AVAILABLE DATA:
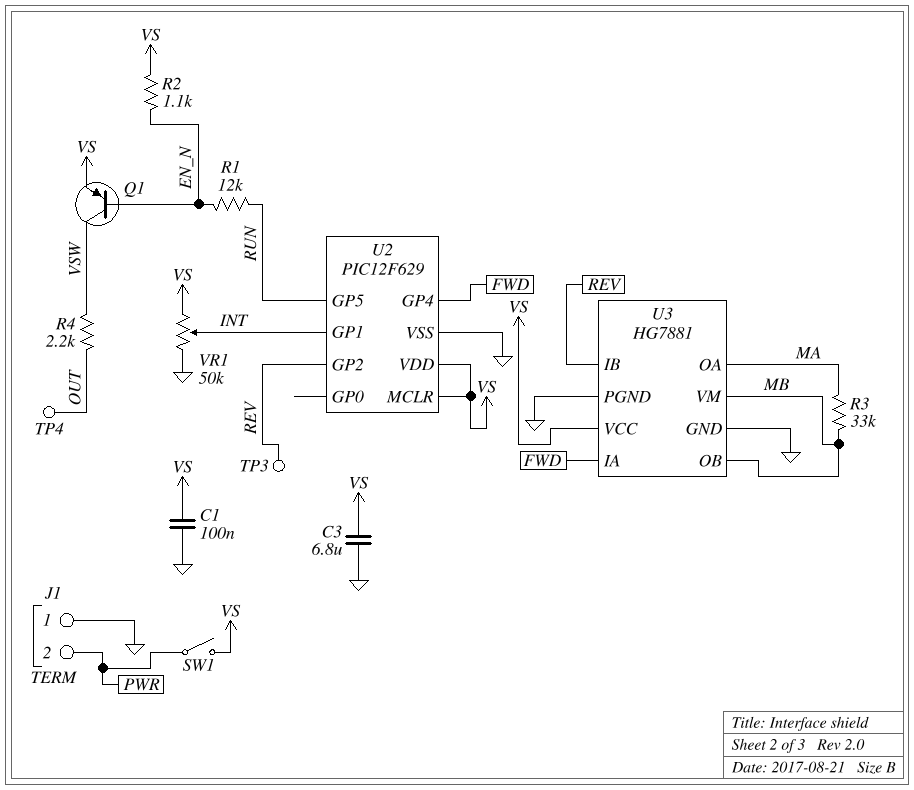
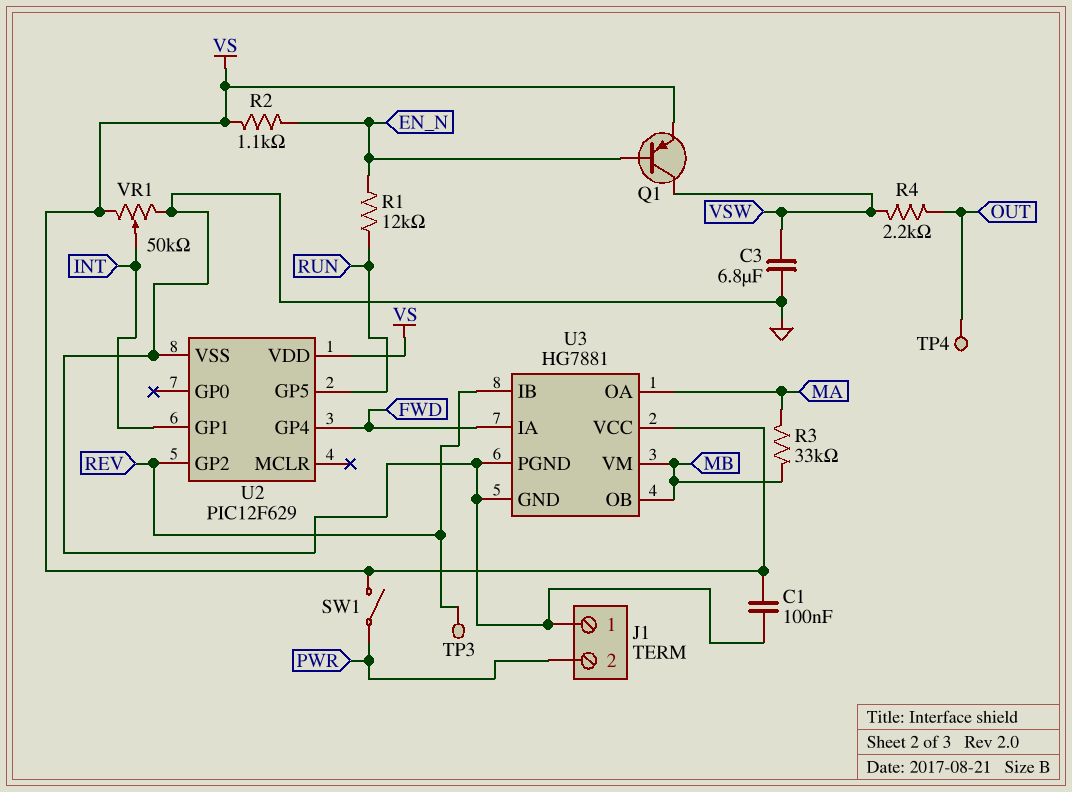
C3: 6.8uF (GND, VS) -> 6.8uF (GND, VSW)
U2 pin MCLR: VS -> none

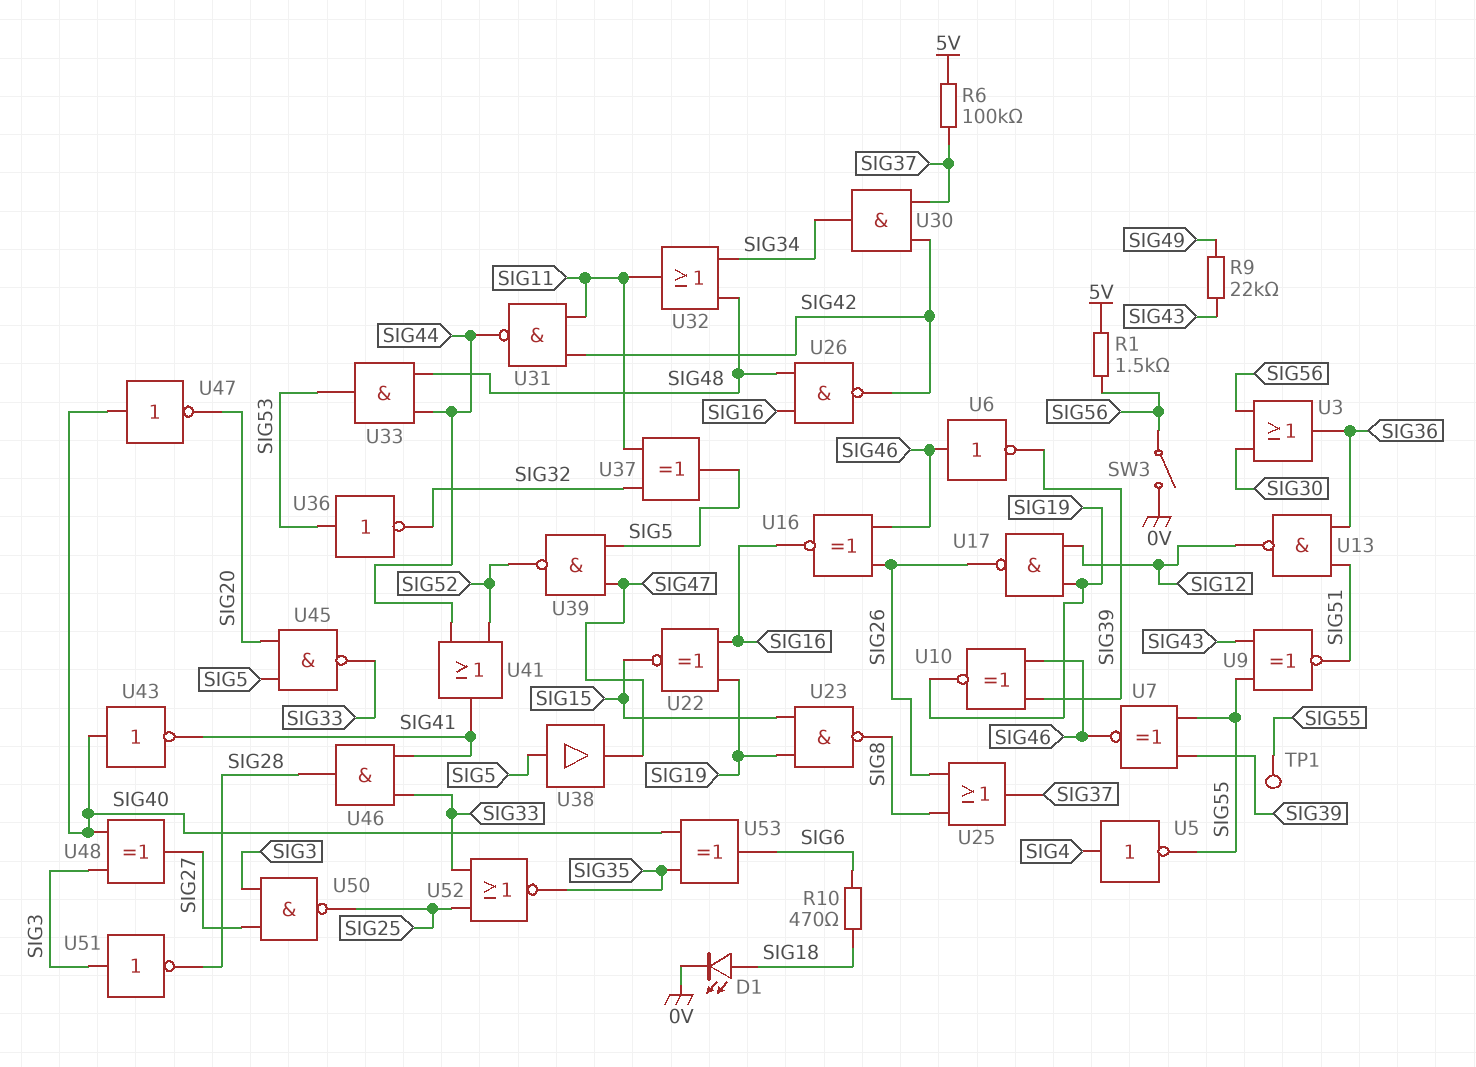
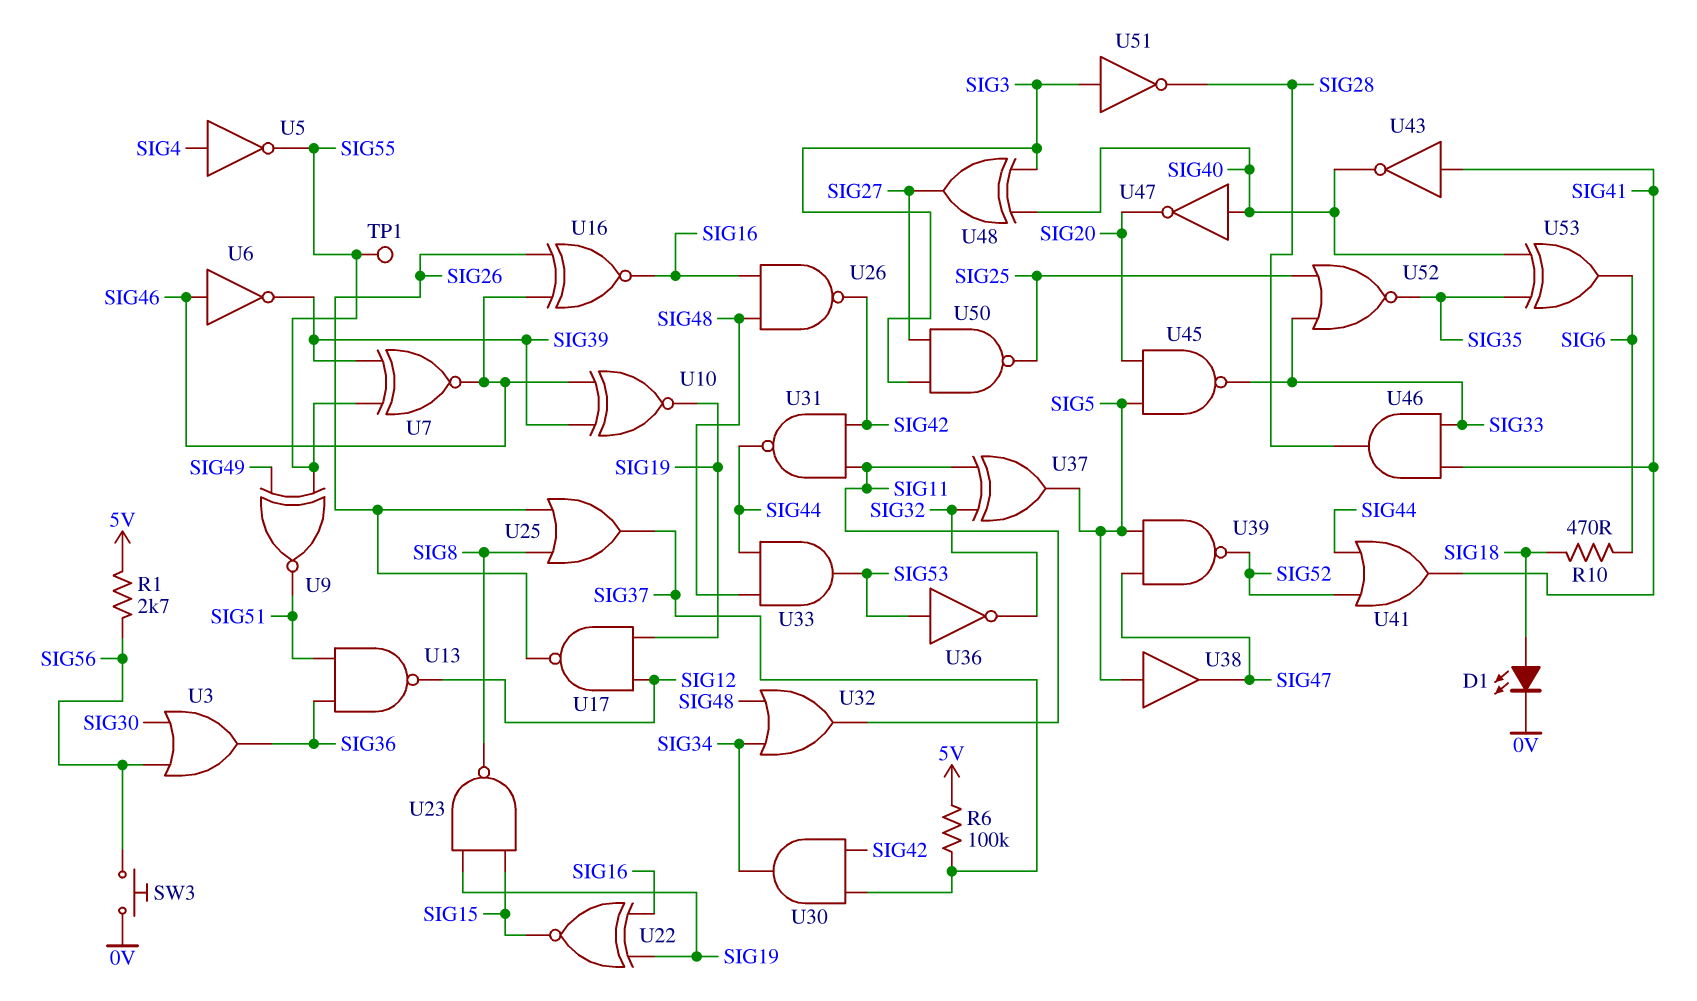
R1: 1.5k (5V, SIG56) -> 2.7k (5V, SIG56)
R9: 22k (SIG43, SIG49) -> none
SW3: switch (0V, SIG56) -> button (0V, SIG56)
U9: XNOR (in SIG43, in SIG55, out SIG51) -> XNOR (in SIG49, in SIG55, out SIG51)
U43: NOT (in SIG40, out SIG41) -> NOT (in SIG41, out SIG40)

EXERCISE BRIEF:
Omit the pictures, then output every record exactly as given.

SOLUTION TO THE EXERCISE:
C3: 6.8uF (GND, VS) -> 6.8uF (GND, VSW)
U2 pin MCLR: VS -> none

R1: 1.5k (5V, SIG56) -> 2.7k (5V, SIG56)
R9: 22k (SIG43, SIG49) -> none
SW3: switch (0V, SIG56) -> button (0V, SIG56)
U9: XNOR (in SIG43, in SIG55, out SIG51) -> XNOR (in SIG49, in SIG55, out SIG51)
U43: NOT (in SIG40, out SIG41) -> NOT (in SIG41, out SIG40)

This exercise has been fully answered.